- **Exercise requirements**: The whole listing below is to be output exactly, with no line skipped.

- **Data to process**:
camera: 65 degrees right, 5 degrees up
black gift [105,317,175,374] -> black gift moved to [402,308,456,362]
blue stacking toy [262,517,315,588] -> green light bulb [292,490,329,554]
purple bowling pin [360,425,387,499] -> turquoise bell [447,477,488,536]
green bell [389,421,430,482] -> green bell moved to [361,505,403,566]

- **Task result**:
camera: 65 degrees right, 5 degrees up
black gift [105,317,175,374] -> black gift moved to [402,308,456,362]
blue stacking toy [262,517,315,588] -> green light bulb [292,490,329,554]
purple bowling pin [360,425,387,499] -> turquoise bell [447,477,488,536]
green bell [389,421,430,482] -> green bell moved to [361,505,403,566]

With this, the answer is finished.